(TO DO) Of the material below, the lines to be retyped are those from the line containing "(609, 406) = (259, 231): none -> pink duck" through the line containing "(768, 301) = (101, 252): orange", inclusive; reproduce them exactly.

(EXERCISE INPUT)
>>>

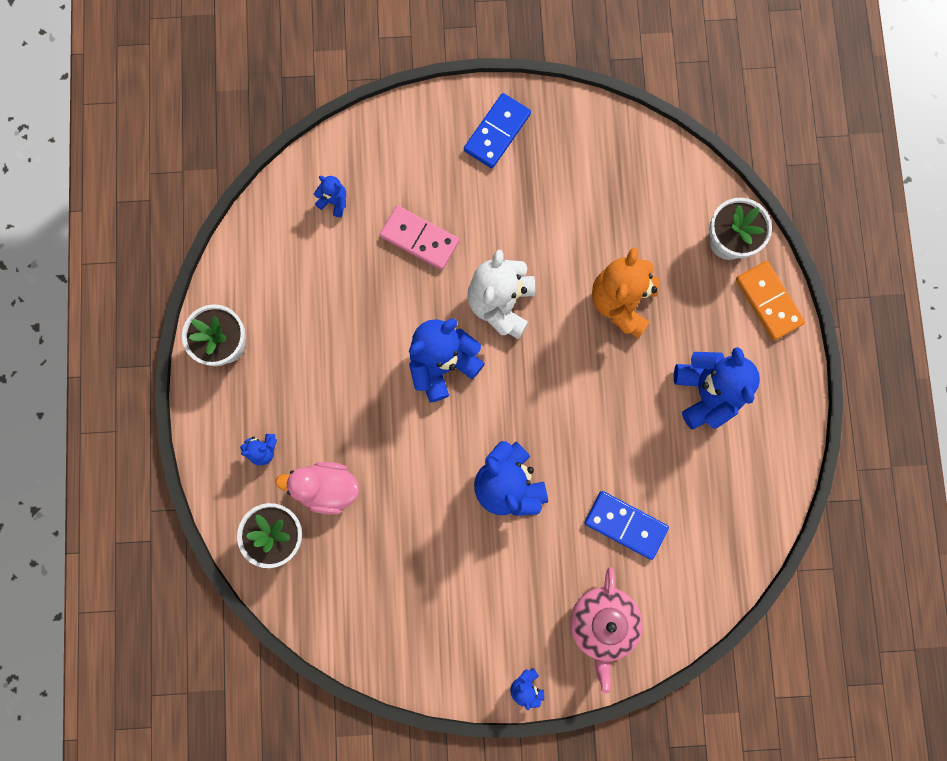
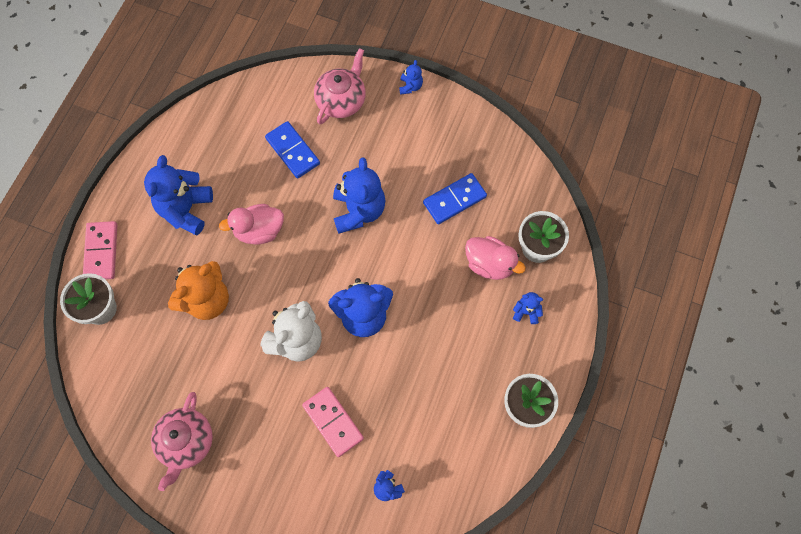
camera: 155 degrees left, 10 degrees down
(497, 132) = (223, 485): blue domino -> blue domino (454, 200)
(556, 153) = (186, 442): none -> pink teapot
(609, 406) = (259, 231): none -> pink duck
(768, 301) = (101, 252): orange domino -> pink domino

<<<
>>>

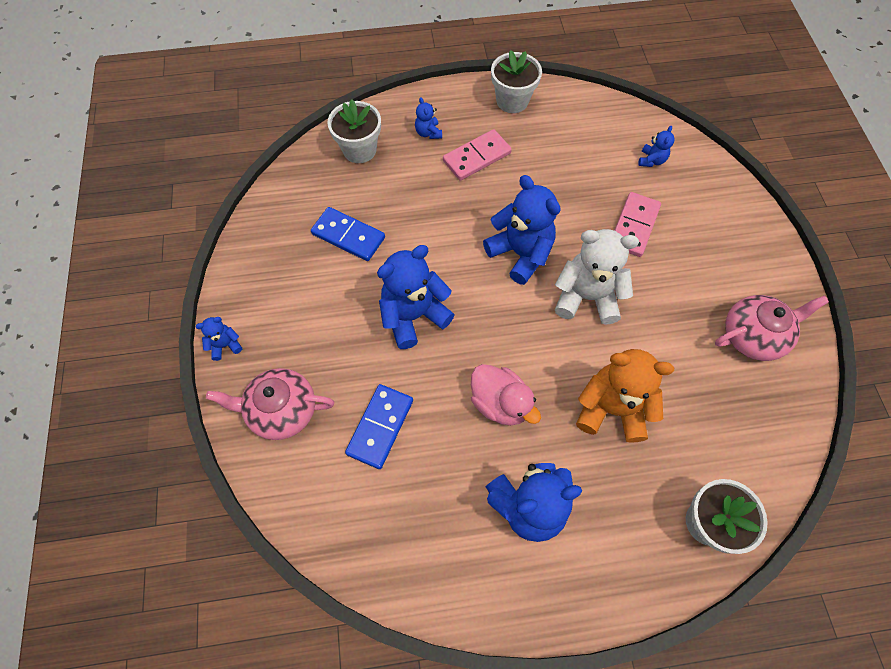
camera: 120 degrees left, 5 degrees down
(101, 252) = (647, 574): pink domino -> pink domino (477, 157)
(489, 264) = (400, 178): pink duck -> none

<<<

(PROBLEM SOLUTION)
(609, 406) = (259, 231): none -> pink duck
(768, 301) = (101, 252): orange domino -> pink domino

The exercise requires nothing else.